## TASK DETAILS
Write the entries out exactly. Any images they hold stay out of the copy.

## DATA EXTRACTS
[Start of Attachment]

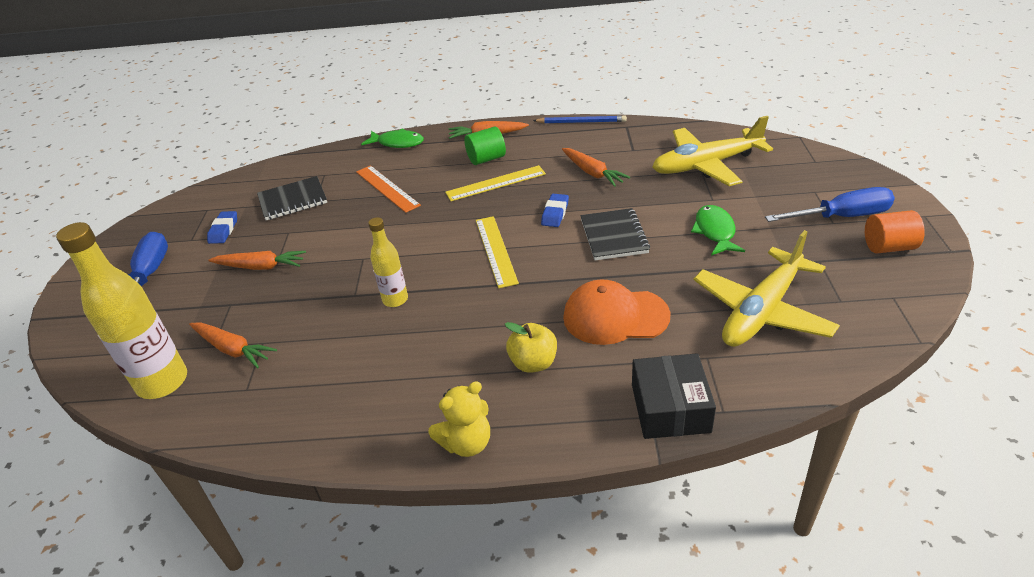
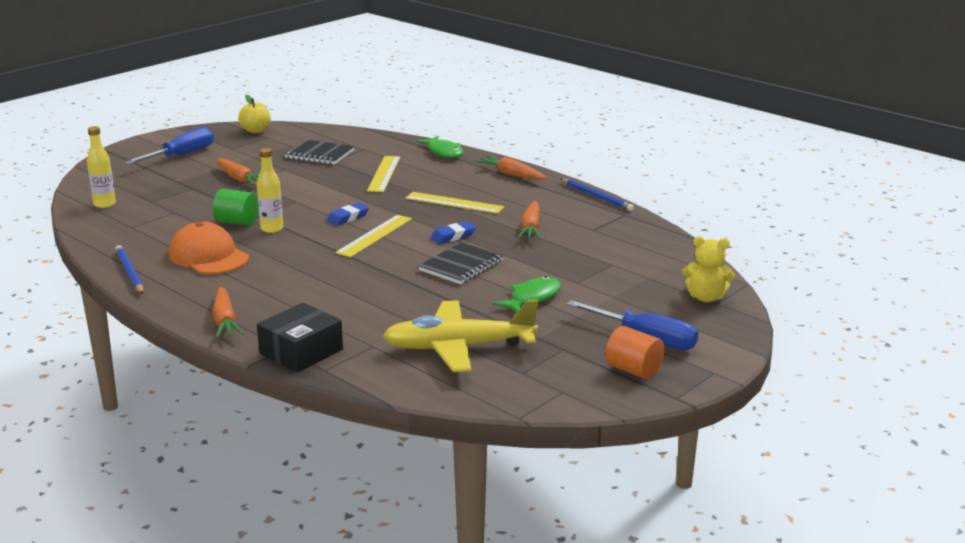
camera: 40 degrees right, 15 degrees down
(162, 382) = (104, 204): yellow bottle -> yellow bottle, size x0.56
(223, 230) = (255, 152): blue eraser -> blue eraser (348, 218)
(232, 349) = (156, 207): orange carrot -> orange carrot (225, 320)
(347, 444) = (129, 272): none -> blue pencil
(387, 188) = (384, 174): orange ruler -> yellow ruler
(466, 443) = (178, 303): yellow teddy bear -> yellow teddy bear (706, 297)
(486, 159) = (479, 187): green cylinder -> green cylinder (237, 222)
(533, 363) = (278, 293): yellow apple -> yellow apple (256, 130)
(615, 316) = (367, 300): orange cap -> orange cap (208, 256)
(706, 165) = (623, 263): yellow plane -> none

[End of Attachment]

## OUTPUT FOR THIS TASK
camera: 40 degrees right, 15 degrees down
(162, 382) = (104, 204): yellow bottle -> yellow bottle, size x0.56
(223, 230) = (255, 152): blue eraser -> blue eraser (348, 218)
(232, 349) = (156, 207): orange carrot -> orange carrot (225, 320)
(347, 444) = (129, 272): none -> blue pencil
(387, 188) = (384, 174): orange ruler -> yellow ruler
(466, 443) = (178, 303): yellow teddy bear -> yellow teddy bear (706, 297)
(486, 159) = (479, 187): green cylinder -> green cylinder (237, 222)
(533, 363) = (278, 293): yellow apple -> yellow apple (256, 130)
(615, 316) = (367, 300): orange cap -> orange cap (208, 256)
(706, 165) = (623, 263): yellow plane -> none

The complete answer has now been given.